== SUPPLIED RECORDS ==
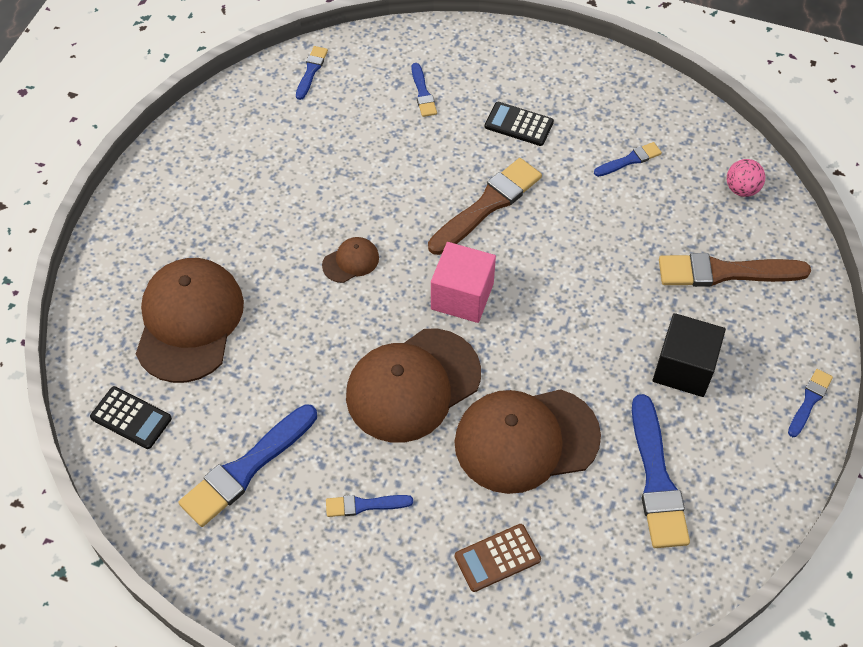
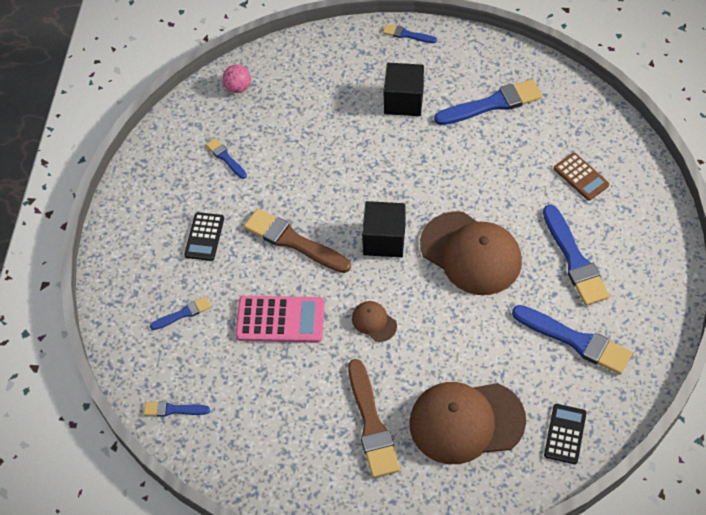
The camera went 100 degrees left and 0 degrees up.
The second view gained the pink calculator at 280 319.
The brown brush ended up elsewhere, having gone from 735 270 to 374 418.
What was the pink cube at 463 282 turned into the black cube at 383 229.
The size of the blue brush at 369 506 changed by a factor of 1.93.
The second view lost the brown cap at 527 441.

== WHAT TO WORK ON ==
Pictures aside, the material must be written out word for word.

== WRITTEN RESPONSE ==
The camera went 100 degrees left and 0 degrees up.
The second view gained the pink calculator at 280 319.
The brown brush ended up elsewhere, having gone from 735 270 to 374 418.
What was the pink cube at 463 282 turned into the black cube at 383 229.
The size of the blue brush at 369 506 changed by a factor of 1.93.
The second view lost the brown cap at 527 441.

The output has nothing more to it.